- **REQUIREMENT**
Please reproduce all of the listing below exactly and drop its images.

»»

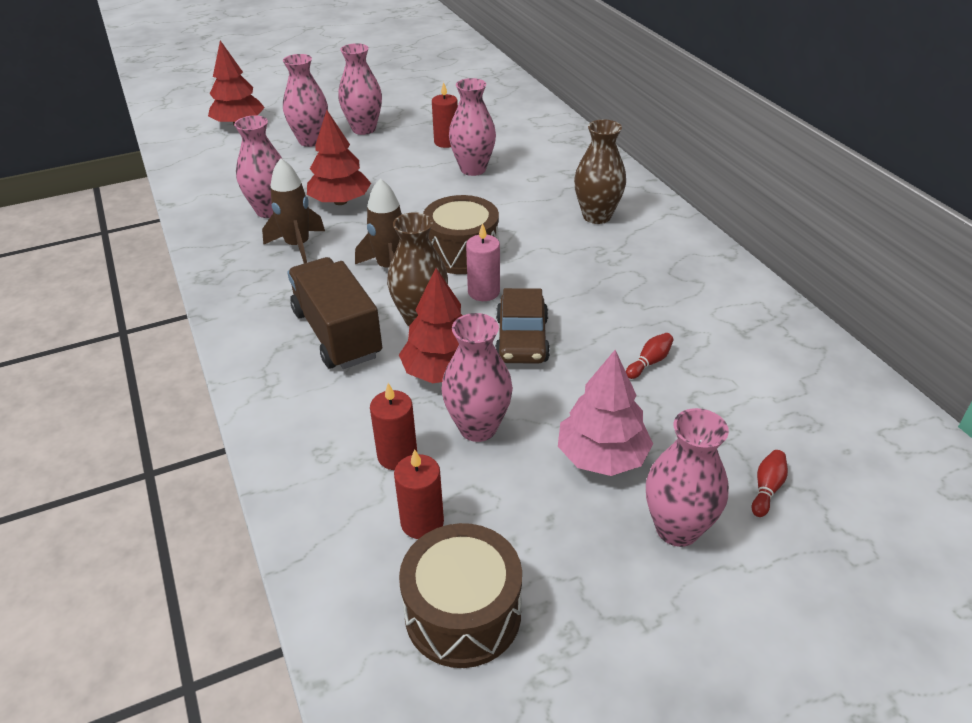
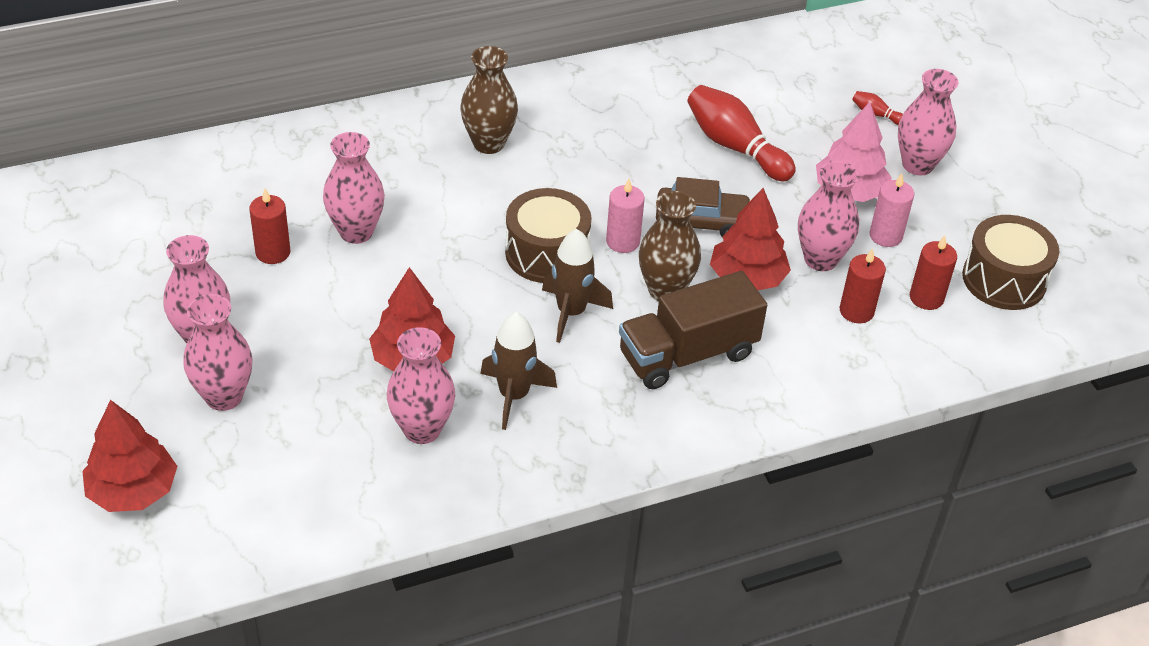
camera: 90 degrees left, 5 degrees up
(528, 488) = (885, 236): none -> pink candle
(649, 362) = (735, 147): red bowling pin -> red bowling pin, size x2.27

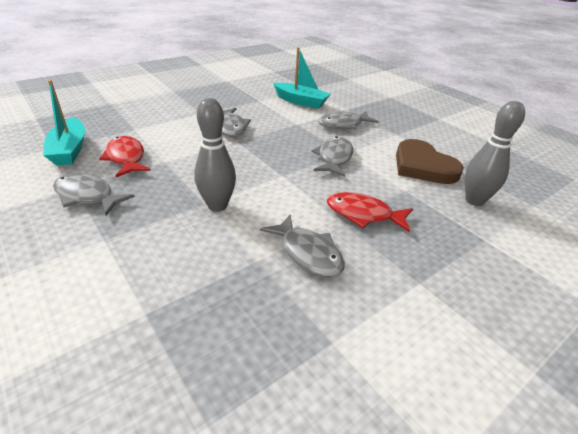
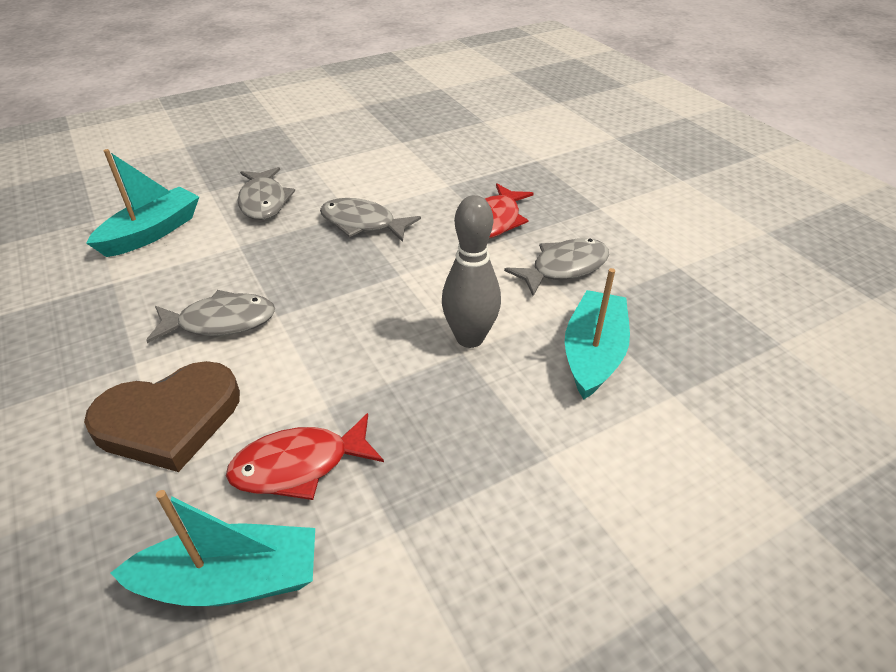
camera: 80 degrees left, 5 degrees up
(87, 196) = (429, 502): grey fish -> none
(198, 266) = (593, 354): none -> turquoise boat
(423, 166) = (399, 163): brown heart -> brown heart (169, 419)
(474, 200) = (473, 149): grey bowling pin -> none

««

- **OUTPUT OF THE TASK**
camera: 90 degrees left, 5 degrees up
(528, 488) = (885, 236): none -> pink candle
(649, 362) = (735, 147): red bowling pin -> red bowling pin, size x2.27

camera: 80 degrees left, 5 degrees up
(87, 196) = (429, 502): grey fish -> none
(198, 266) = (593, 354): none -> turquoise boat
(423, 166) = (399, 163): brown heart -> brown heart (169, 419)
(474, 200) = (473, 149): grey bowling pin -> none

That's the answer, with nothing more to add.